PROVIDED DATA
+-------+

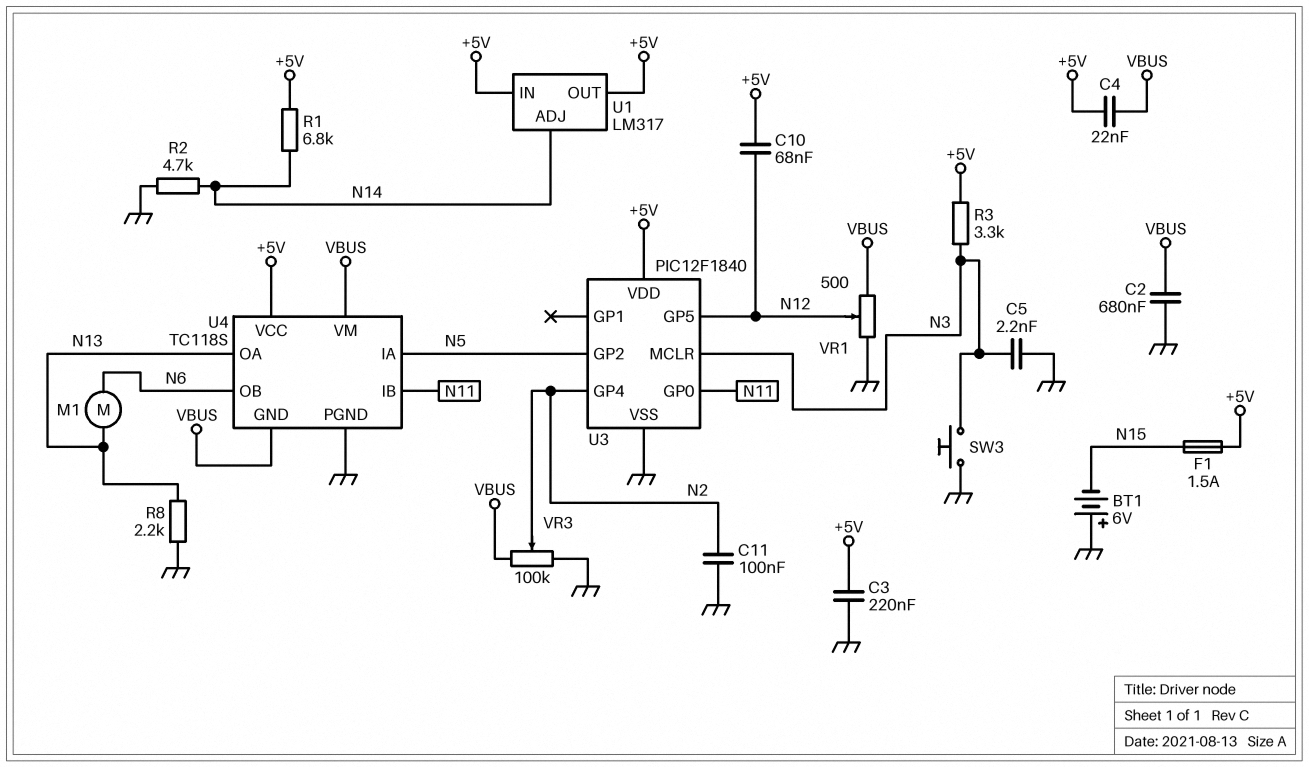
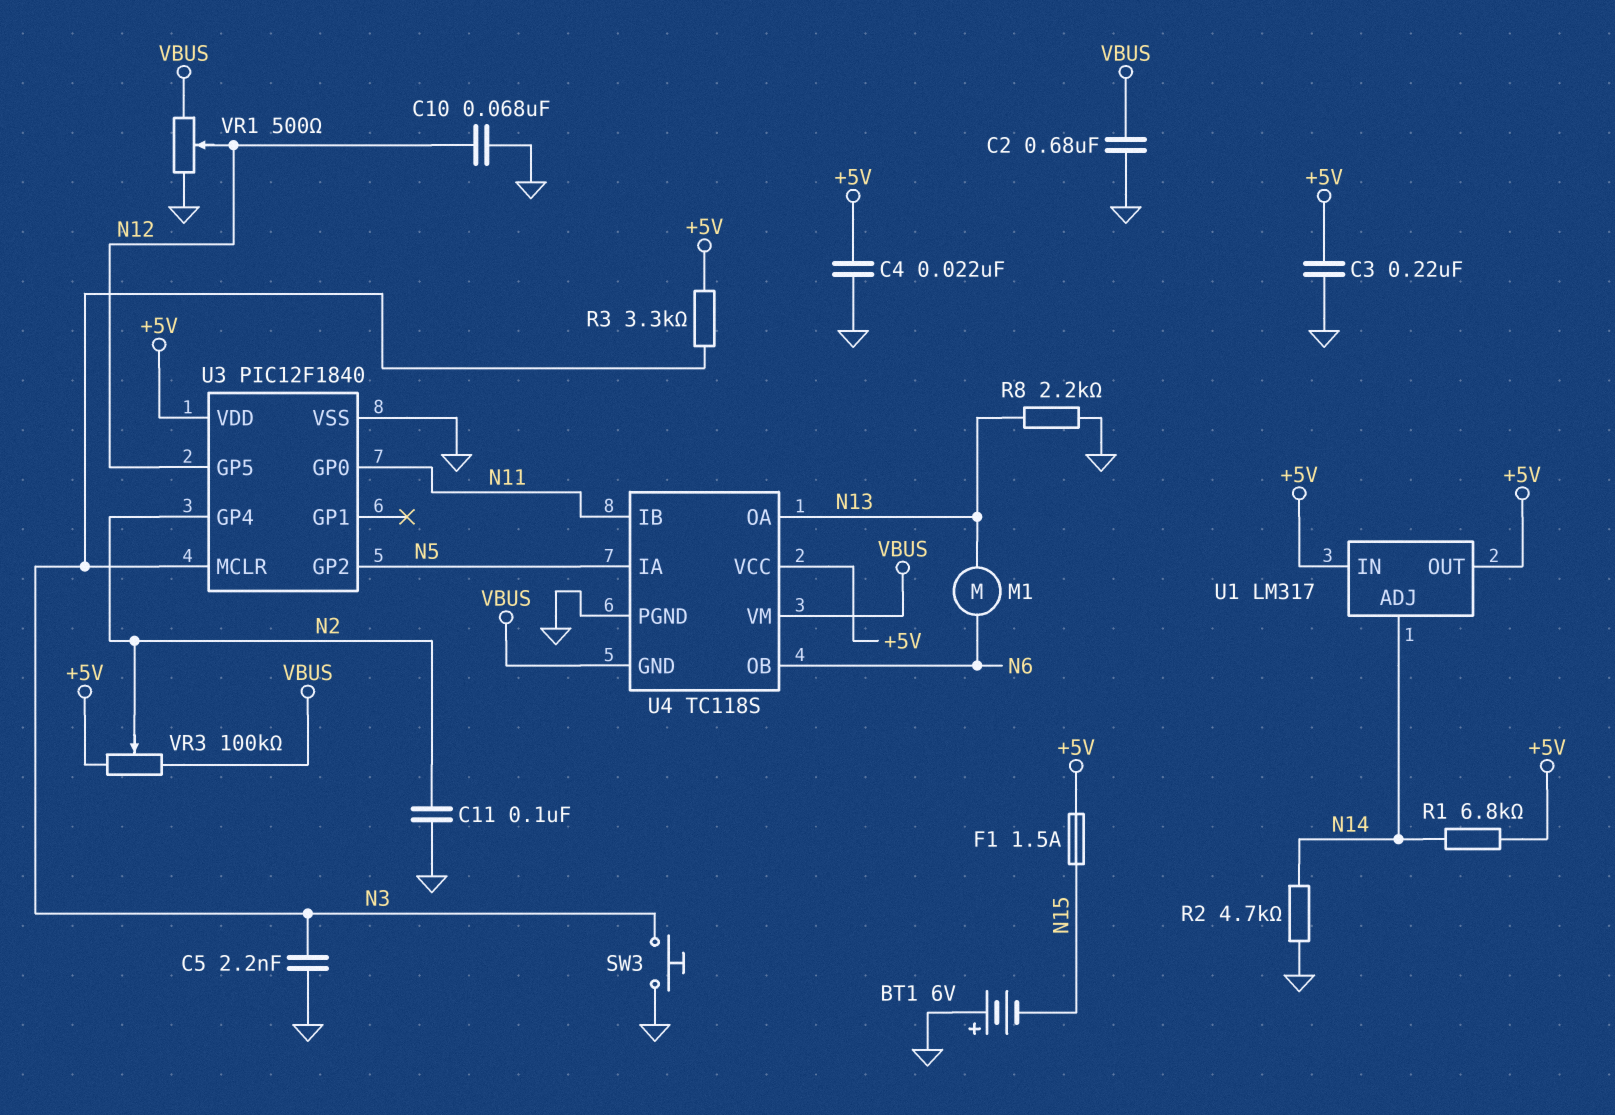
C4: 22nF (+5V, VBUS) -> 22nF (+5V, GND)
C10: 68nF (+5V, N12) -> 68nF (GND, N12)
VR3: 100k (GND, VBUS, wiper N2) -> 100k (+5V, VBUS, wiper N2)

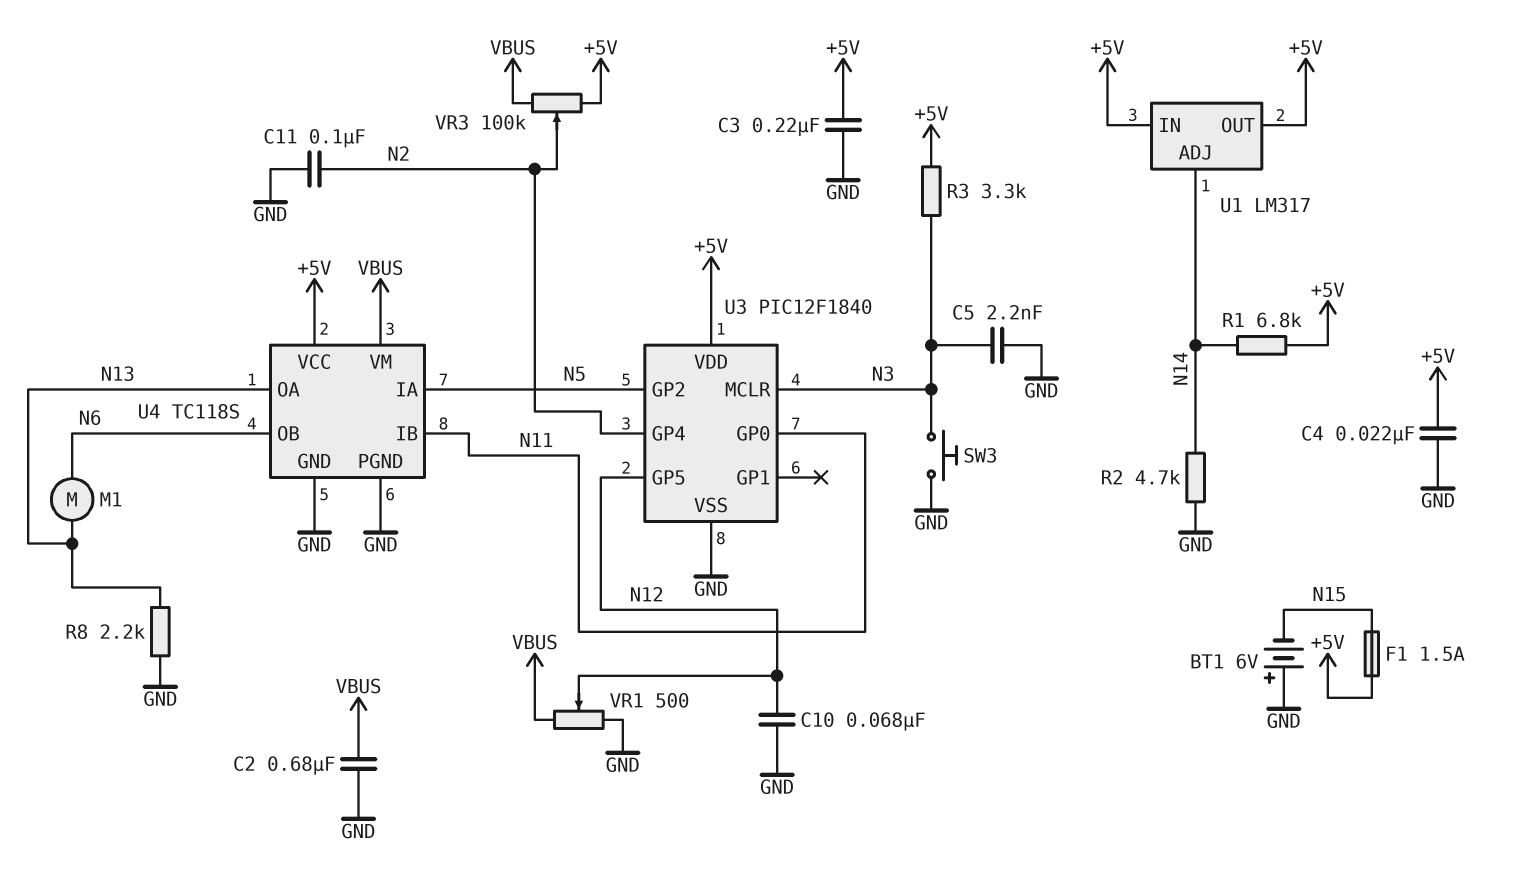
U4 pin GND: VBUS -> GND

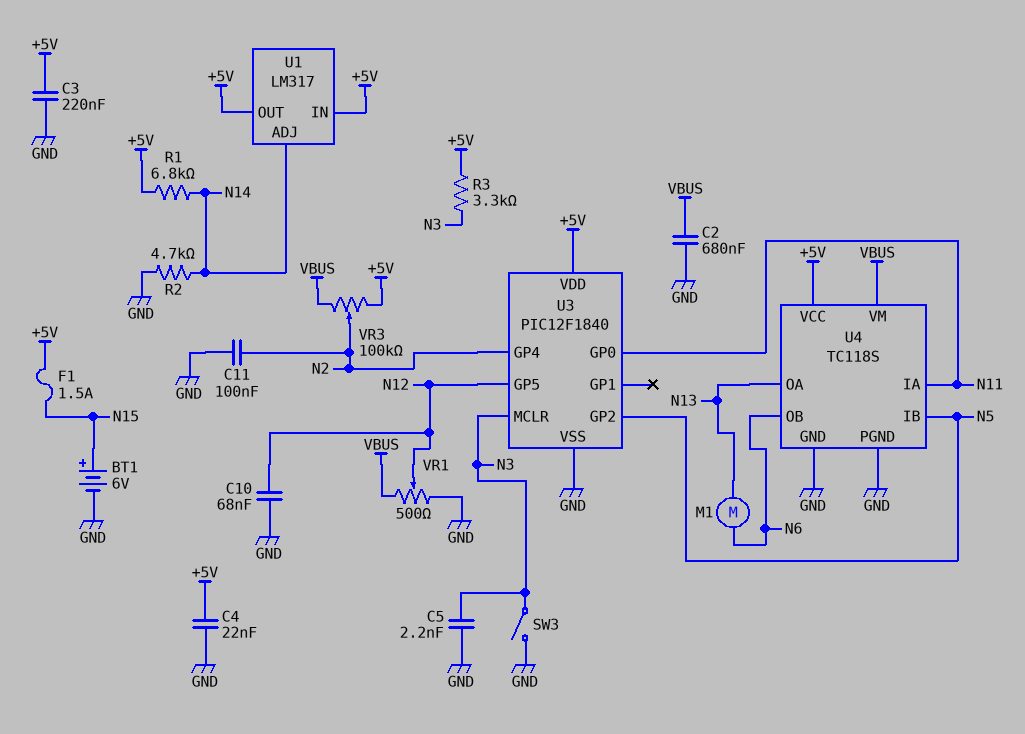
BT1: 6V (plus GND, minus N15) -> 6V (plus N15, minus GND)
R8: 2.2k (GND, N13) -> none
SW3: button (GND, N3) -> switch (GND, N3)
U4 pin IA: N5 -> N11
U4 pin IB: N11 -> N5

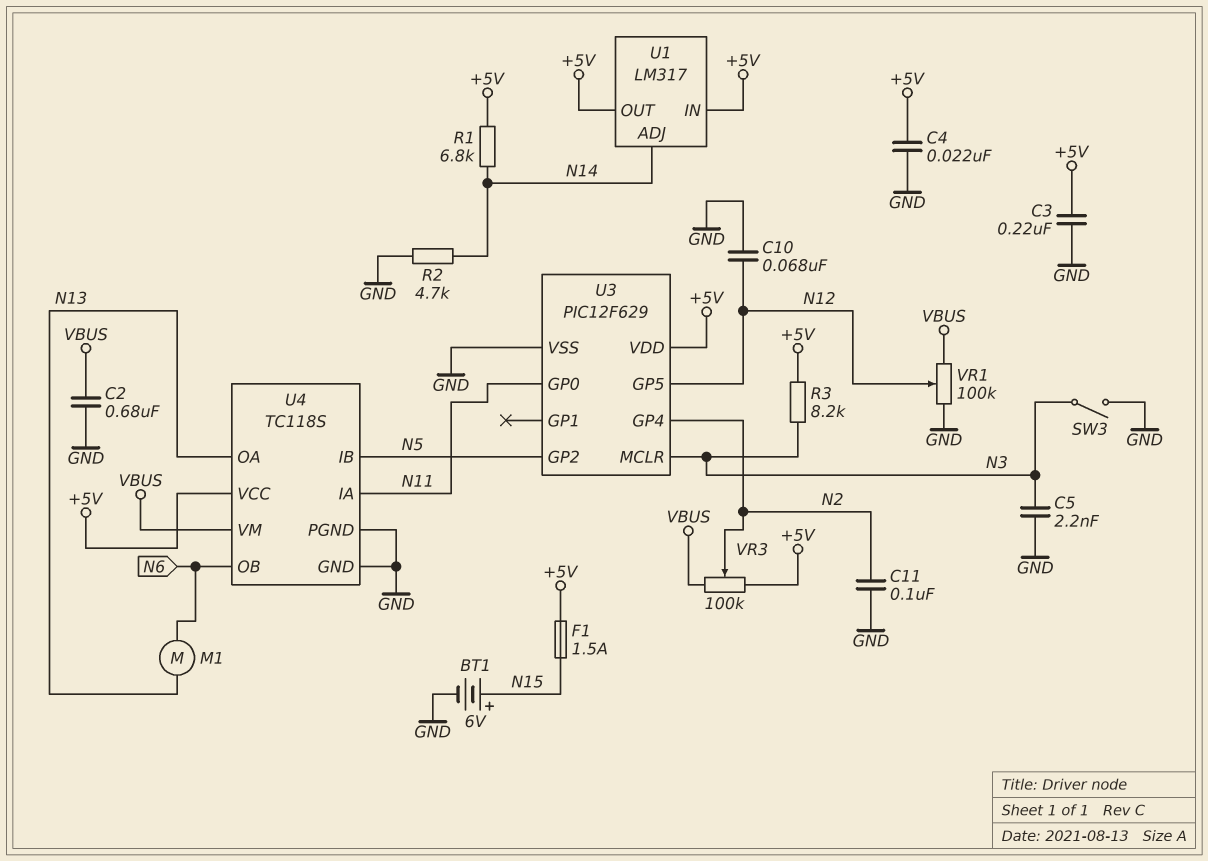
R3: 3.3k (+5V, N3) -> 8.2k (+5V, N3)
U3: PIC12F1840 -> PIC12F629
VR1: 500 (GND, VBUS, wiper N12) -> 100k (GND, VBUS, wiper N12)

+-------+

TASK TO CARRY OUT
Write out exactly the opening lines of the data, stopping after the line that holds "U4 pin IB: N11 -> N5". Exclude pictures.

ANSWER SPACE
C4: 22nF (+5V, VBUS) -> 22nF (+5V, GND)
C10: 68nF (+5V, N12) -> 68nF (GND, N12)
VR3: 100k (GND, VBUS, wiper N2) -> 100k (+5V, VBUS, wiper N2)

U4 pin GND: VBUS -> GND

BT1: 6V (plus GND, minus N15) -> 6V (plus N15, minus GND)
R8: 2.2k (GND, N13) -> none
SW3: button (GND, N3) -> switch (GND, N3)
U4 pin IA: N5 -> N11
U4 pin IB: N11 -> N5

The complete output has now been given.